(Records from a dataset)
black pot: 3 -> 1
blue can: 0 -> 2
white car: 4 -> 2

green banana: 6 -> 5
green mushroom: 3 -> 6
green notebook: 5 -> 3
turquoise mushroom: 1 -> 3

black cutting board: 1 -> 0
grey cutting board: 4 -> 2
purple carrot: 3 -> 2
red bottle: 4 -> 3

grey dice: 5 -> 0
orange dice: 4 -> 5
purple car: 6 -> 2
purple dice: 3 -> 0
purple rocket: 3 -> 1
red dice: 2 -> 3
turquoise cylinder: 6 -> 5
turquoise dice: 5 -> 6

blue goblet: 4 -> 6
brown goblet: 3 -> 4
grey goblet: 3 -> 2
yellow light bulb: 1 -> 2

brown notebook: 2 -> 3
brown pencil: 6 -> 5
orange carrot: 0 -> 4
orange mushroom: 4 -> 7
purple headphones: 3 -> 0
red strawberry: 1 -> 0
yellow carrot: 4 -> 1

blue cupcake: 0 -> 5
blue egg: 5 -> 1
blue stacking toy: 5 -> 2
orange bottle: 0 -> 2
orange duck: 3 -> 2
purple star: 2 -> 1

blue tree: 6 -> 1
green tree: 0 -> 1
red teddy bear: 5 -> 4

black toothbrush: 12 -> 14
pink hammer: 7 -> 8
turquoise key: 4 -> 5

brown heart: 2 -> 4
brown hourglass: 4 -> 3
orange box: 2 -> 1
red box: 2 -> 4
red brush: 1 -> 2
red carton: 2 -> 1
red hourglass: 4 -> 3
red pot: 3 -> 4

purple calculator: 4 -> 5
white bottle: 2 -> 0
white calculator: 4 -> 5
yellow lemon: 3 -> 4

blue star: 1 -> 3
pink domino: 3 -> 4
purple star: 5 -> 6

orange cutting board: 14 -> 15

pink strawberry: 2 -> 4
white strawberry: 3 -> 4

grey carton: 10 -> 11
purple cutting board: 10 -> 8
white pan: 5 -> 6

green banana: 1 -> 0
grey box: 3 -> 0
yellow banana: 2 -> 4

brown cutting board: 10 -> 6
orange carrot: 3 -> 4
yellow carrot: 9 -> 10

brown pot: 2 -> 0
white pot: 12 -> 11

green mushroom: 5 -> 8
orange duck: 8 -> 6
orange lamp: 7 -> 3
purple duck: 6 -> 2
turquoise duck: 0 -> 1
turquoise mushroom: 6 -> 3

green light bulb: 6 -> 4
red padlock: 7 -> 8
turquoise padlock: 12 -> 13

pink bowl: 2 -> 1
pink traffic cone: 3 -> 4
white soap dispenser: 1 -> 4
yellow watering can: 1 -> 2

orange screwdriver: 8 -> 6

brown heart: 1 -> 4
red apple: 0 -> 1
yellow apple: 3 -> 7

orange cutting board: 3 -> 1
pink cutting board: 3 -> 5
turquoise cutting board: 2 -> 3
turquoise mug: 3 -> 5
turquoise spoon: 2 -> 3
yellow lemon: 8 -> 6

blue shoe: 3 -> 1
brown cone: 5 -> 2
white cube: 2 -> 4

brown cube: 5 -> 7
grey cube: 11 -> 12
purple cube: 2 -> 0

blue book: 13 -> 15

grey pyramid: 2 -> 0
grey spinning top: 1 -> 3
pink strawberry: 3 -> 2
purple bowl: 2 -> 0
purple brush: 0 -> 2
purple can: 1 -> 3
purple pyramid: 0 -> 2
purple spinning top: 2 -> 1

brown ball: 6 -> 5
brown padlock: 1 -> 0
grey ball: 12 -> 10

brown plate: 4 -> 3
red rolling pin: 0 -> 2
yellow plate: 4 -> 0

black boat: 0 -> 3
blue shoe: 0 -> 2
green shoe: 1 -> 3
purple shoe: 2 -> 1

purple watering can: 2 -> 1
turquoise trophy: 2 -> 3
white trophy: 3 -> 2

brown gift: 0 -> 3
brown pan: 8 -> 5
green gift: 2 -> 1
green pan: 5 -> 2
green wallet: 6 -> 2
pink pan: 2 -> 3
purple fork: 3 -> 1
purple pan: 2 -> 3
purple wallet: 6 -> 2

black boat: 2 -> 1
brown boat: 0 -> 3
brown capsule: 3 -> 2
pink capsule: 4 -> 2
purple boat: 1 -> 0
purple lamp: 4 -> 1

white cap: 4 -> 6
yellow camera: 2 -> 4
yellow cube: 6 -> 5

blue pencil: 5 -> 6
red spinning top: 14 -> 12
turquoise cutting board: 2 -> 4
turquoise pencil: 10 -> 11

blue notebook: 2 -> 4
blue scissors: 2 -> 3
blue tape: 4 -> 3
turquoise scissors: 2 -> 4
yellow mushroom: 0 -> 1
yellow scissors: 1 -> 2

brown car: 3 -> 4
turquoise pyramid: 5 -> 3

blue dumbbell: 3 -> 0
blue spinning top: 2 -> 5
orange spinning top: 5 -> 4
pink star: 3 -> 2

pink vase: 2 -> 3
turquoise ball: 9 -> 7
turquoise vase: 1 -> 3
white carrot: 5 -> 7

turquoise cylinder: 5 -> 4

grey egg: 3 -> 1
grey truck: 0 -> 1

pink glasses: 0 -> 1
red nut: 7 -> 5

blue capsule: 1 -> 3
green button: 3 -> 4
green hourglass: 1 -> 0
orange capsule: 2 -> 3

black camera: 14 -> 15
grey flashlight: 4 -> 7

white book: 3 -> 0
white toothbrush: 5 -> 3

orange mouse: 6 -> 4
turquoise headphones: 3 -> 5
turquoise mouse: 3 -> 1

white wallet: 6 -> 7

**REQUIRED ACTION:** Please return the lines above that run from the line containing "brown capsule: 3 -> 2" to the line containing "brown car: 3 -> 4", inclusive, exactly and with no other lines.

**RESULT:**
brown capsule: 3 -> 2
pink capsule: 4 -> 2
purple boat: 1 -> 0
purple lamp: 4 -> 1

white cap: 4 -> 6
yellow camera: 2 -> 4
yellow cube: 6 -> 5

blue pencil: 5 -> 6
red spinning top: 14 -> 12
turquoise cutting board: 2 -> 4
turquoise pencil: 10 -> 11

blue notebook: 2 -> 4
blue scissors: 2 -> 3
blue tape: 4 -> 3
turquoise scissors: 2 -> 4
yellow mushroom: 0 -> 1
yellow scissors: 1 -> 2

brown car: 3 -> 4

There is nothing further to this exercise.